### REQUIRED ACTION
Reproduce only what runs from the line containing "move | kalkulator/biały" to the line containing "tort/czarny | 452,362,573,486" in the records below, inclusive. Keep it exact, and keep the pictures out.

### SOURCE RECORDS
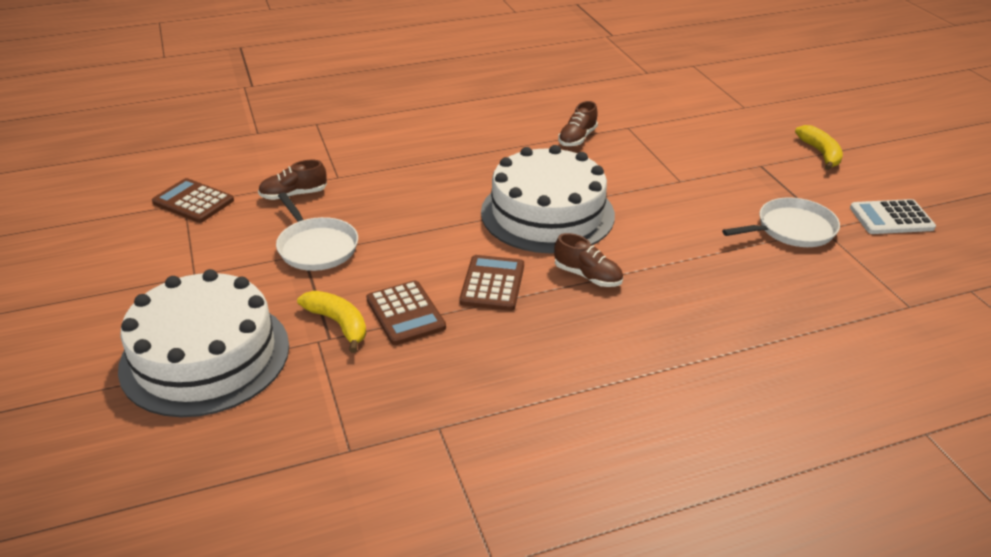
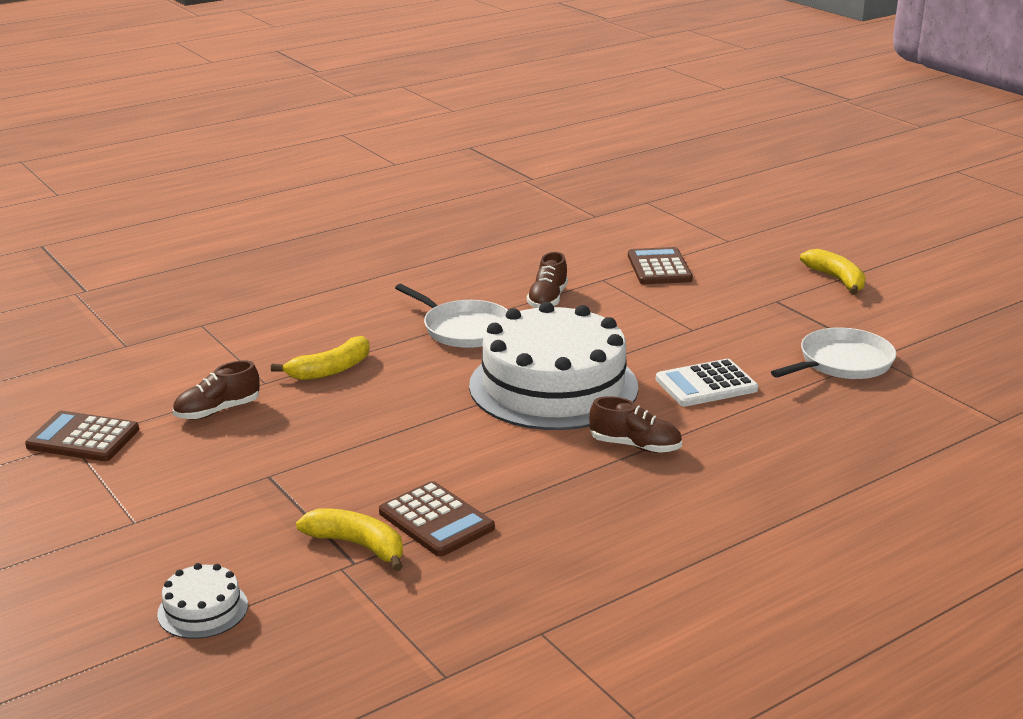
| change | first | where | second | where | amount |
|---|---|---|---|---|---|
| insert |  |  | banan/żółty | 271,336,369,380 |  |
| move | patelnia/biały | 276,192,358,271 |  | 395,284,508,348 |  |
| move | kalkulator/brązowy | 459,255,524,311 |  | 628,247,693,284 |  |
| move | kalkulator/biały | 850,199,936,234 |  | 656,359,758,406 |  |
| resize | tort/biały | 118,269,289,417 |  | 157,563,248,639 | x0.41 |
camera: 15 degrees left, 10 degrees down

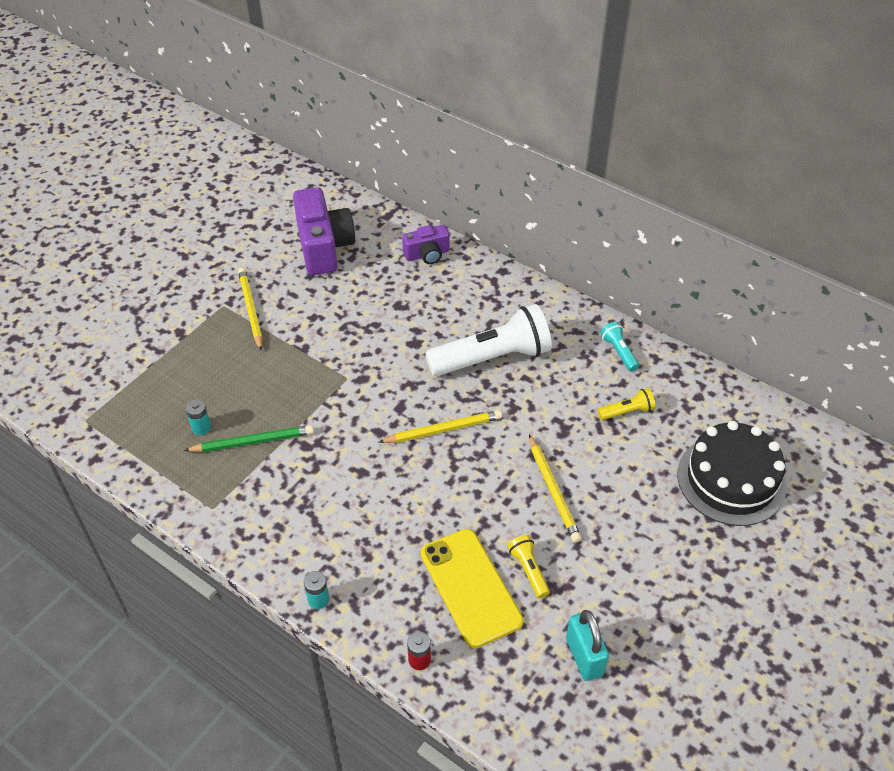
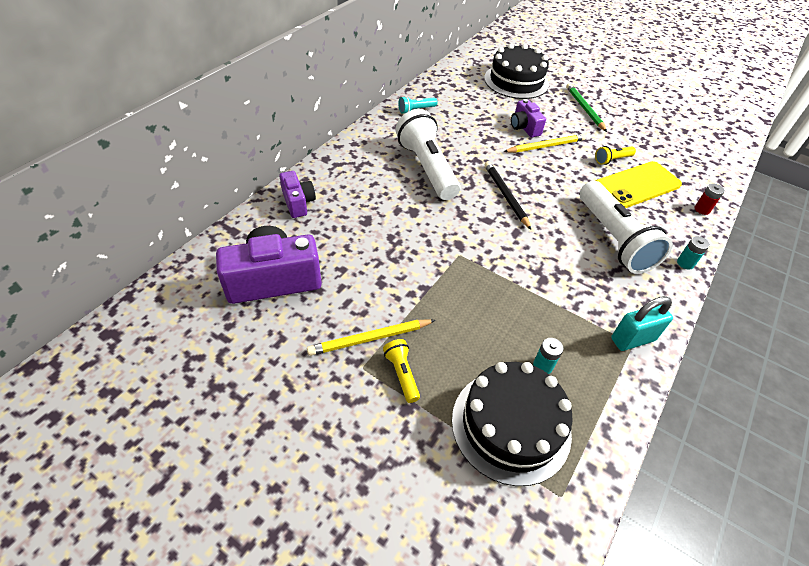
| change | first | where | second | where | amount |
|---|---|---|---|---|---|
| insert |  |  | tort/czarny | 452,362,573,486 |  |
| insert |  |  | aparat fotograficzny/fioletowy | 511,99,546,137 |  |
| insert |  |  | latarka/biały | 580,181,673,274 |  |
| move | ołówek/zielony | 184,425,314,452 |  | 566,83,607,132 |  |
| move | kłódka/turkusowy | 566,610,609,681 |  | 611,296,673,351 |  |
| move | latarka/żółty | 598,388,656,420 |  | 383,339,420,403 |  |
| recolor | ołówek/żółty | 379,410,502,443 | ołówek/czarny | 485,161,531,230 |  |
camera: 95 degrees left, 0 degrees up

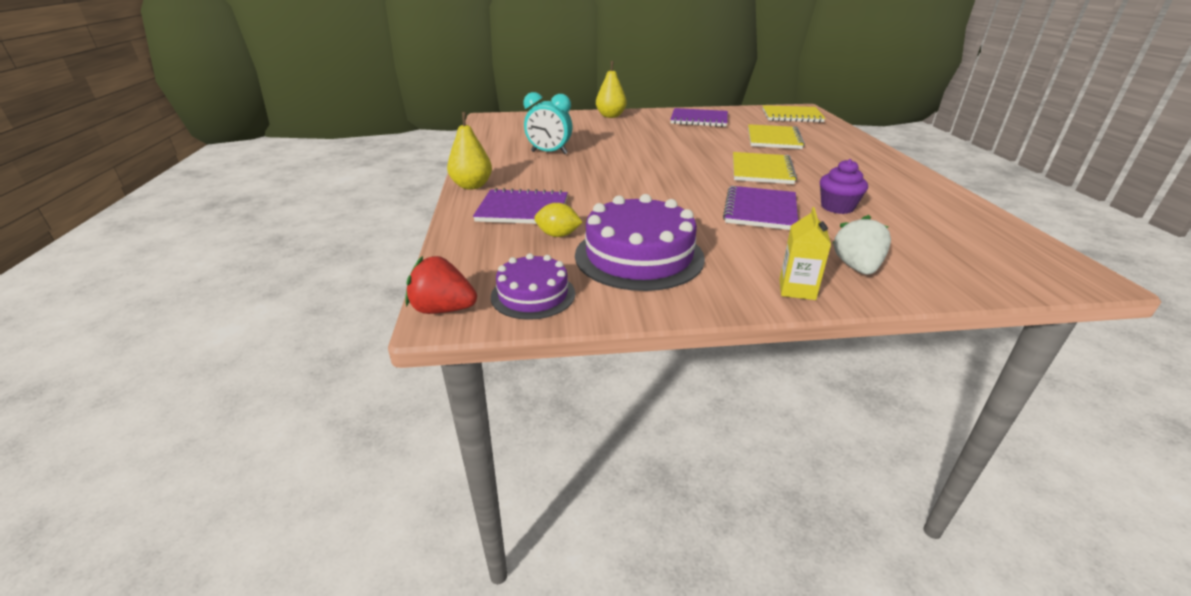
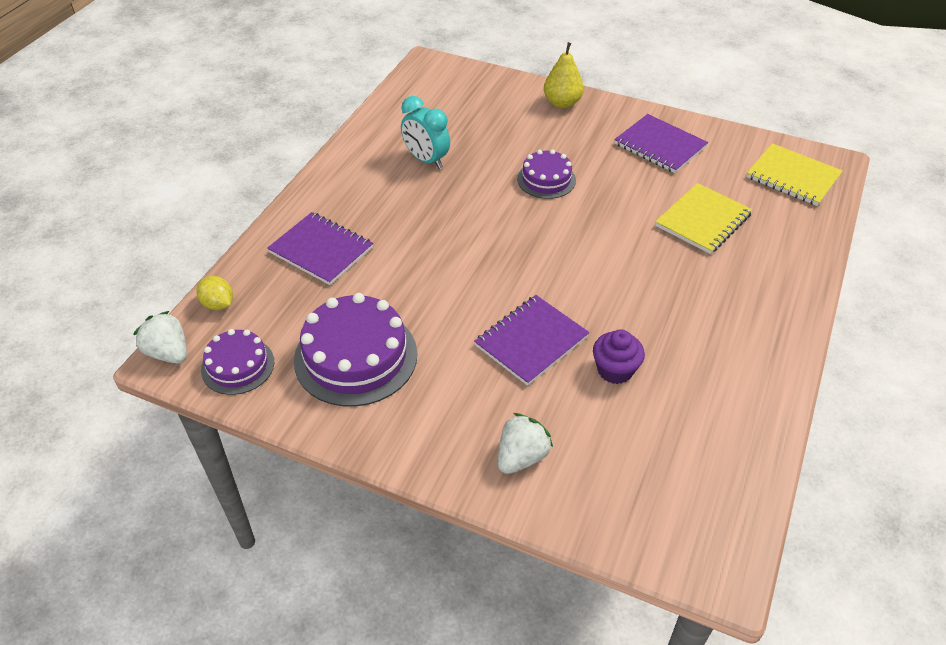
| change | first | where | second | where | amount |
|---|---|---|---|---|---|
| delete | gruszka/żółty | 447,112,492,190 |  |  |  |
| delete | zeszyt/żółty | 733,152,797,184 |  |  |  |
| delete | karton mleka/żółty | 779,207,831,300 |  |  |  |
| insert |  |  | tort/fioletowy | 517,149,576,199 |  |
| move | cytryna/żółty | 534,203,582,237 |  | 197,276,233,310 |  |
| recolor | truskawka/czerwony | 405,256,477,314 | truskawka/biały | 133,311,187,364 |  |
camera: 30 degrees right, 15 degrees up

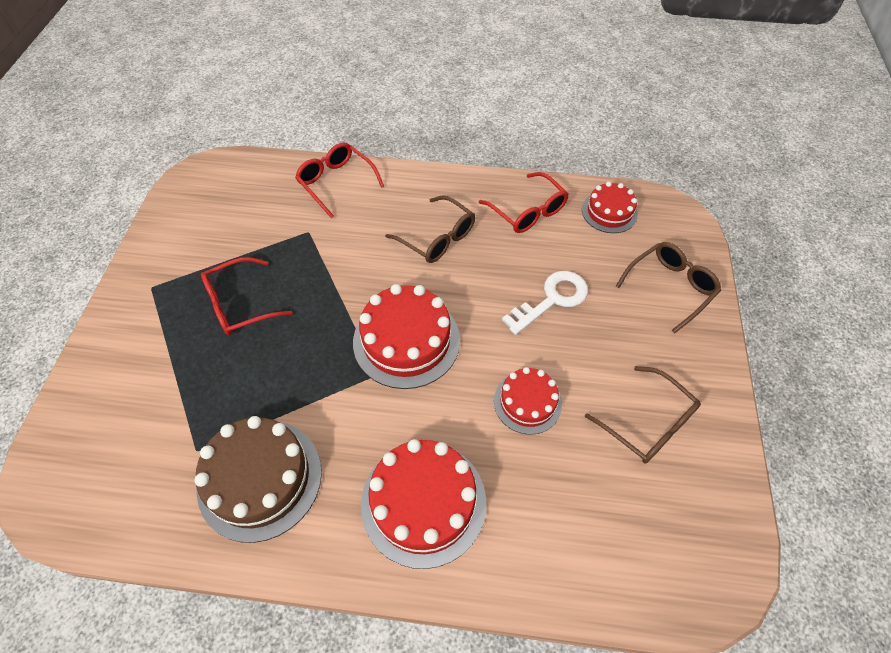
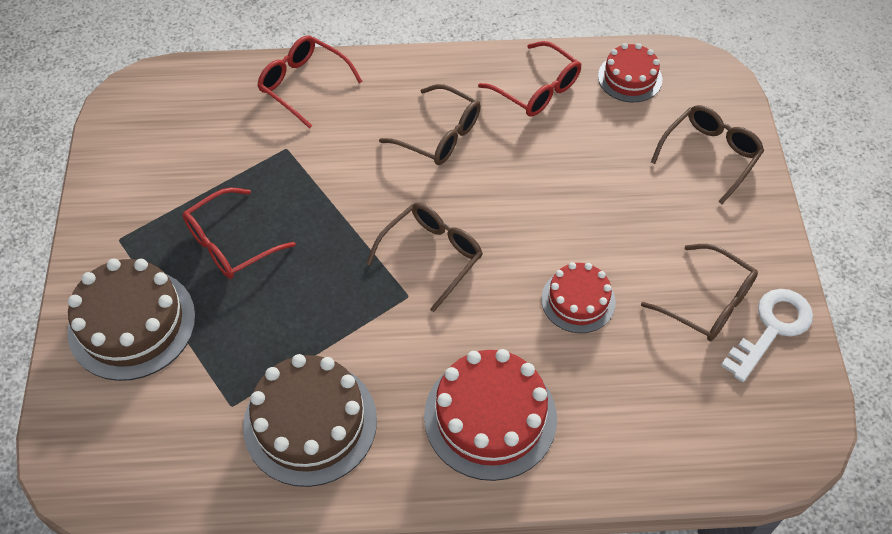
| change | first | where | second | where | amount |
|---|---|---|---|---|---|
| insert |  |  | tort/brązowy | 67,258,196,381 |  |
| move | klucz/biały | 502,271,588,335 |  | 721,289,813,382 |  |
| replace | tort/czerwony | 353,284,460,389 | okulary/brązowy | 366,203,483,312 |  |
camera: 10 degrees left, 0 degrees up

### YOUR SOLUTION
| move | kalkulator/biały | 850,199,936,234 |  | 656,359,758,406 |  |
| resize | tort/biały | 118,269,289,417 |  | 157,563,248,639 | x0.41 |
camera: 15 degrees left, 10 degrees down

| change | first | where | second | where | amount |
|---|---|---|---|---|---|
| insert |  |  | tort/czarny | 452,362,573,486 |  |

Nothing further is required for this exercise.